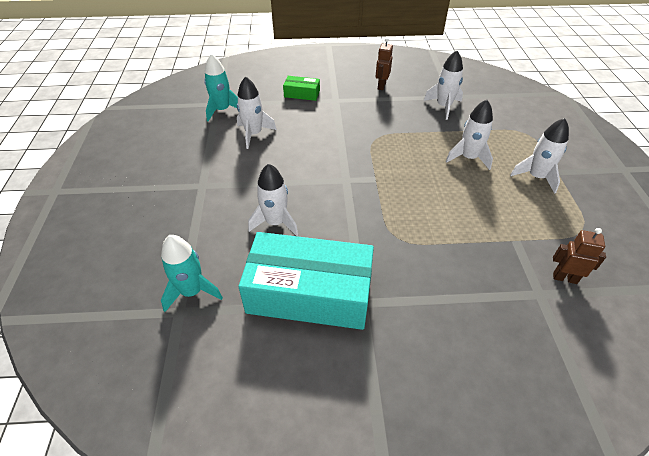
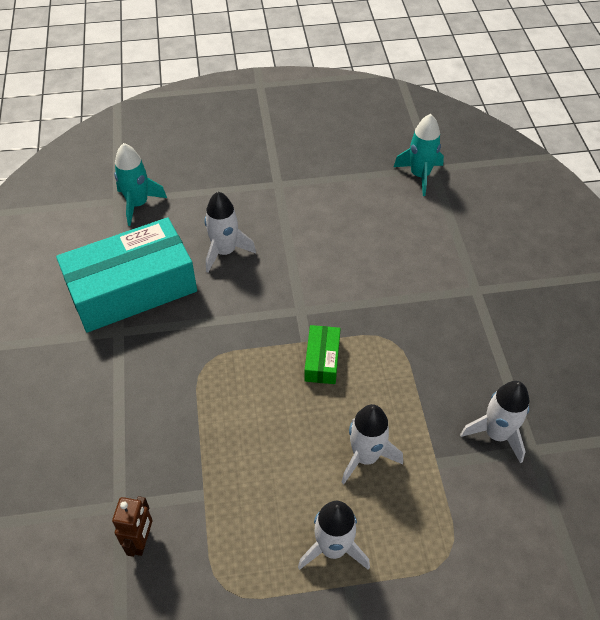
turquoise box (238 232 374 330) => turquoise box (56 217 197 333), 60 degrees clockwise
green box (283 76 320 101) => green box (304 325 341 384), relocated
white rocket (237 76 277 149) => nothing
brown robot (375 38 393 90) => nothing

**Task item:** An exact printout is needed of the lines from the one containing "white rocket (237 76 277 149) => nothing" through the end of the listing above, both of those lines included, and nothing else.

**Expected answer:**
white rocket (237 76 277 149) => nothing
brown robot (375 38 393 90) => nothing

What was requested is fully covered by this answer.